### Material for this exercise:
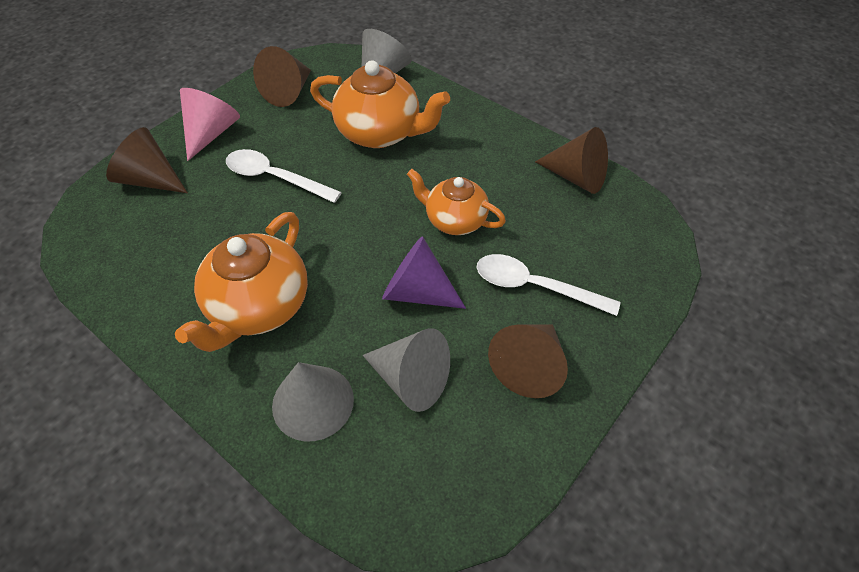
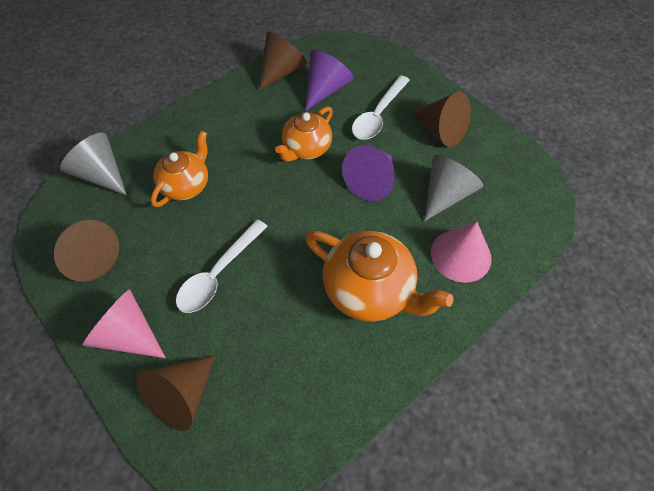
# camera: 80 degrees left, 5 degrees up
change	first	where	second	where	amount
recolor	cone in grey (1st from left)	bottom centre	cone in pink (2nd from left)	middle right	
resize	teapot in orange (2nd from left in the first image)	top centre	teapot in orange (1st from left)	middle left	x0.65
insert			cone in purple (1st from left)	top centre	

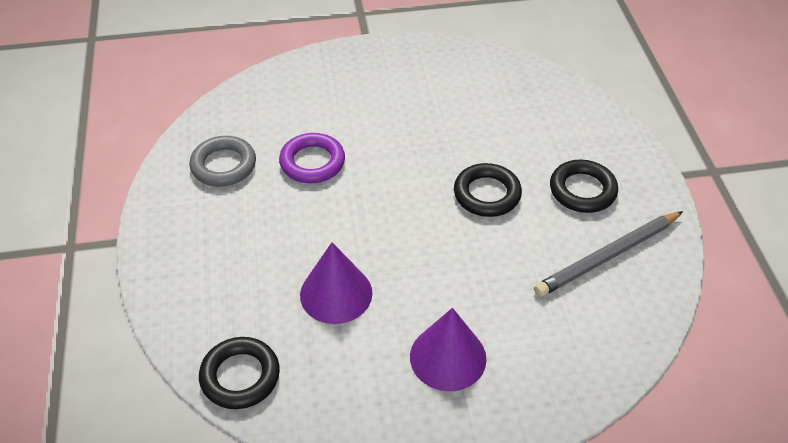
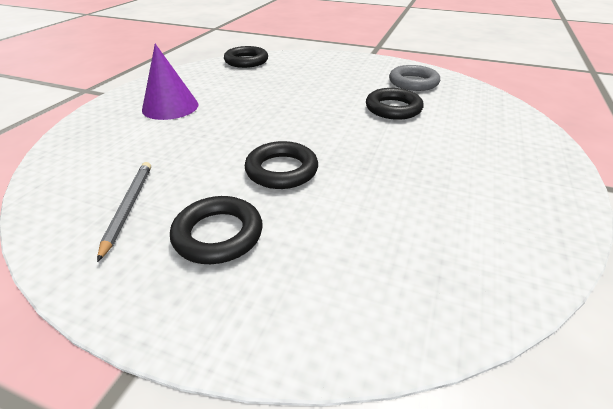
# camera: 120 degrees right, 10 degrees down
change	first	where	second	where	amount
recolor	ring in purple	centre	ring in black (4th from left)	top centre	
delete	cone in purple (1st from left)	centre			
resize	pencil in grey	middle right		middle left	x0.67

### What you need to do:
Copy out every line of the data in which the word "grey" is found.

### Task response:
recolor	cone in grey (1st from left)	bottom centre	cone in pink (2nd from left)	middle right	
resize	pencil in grey	middle right		middle left	x0.67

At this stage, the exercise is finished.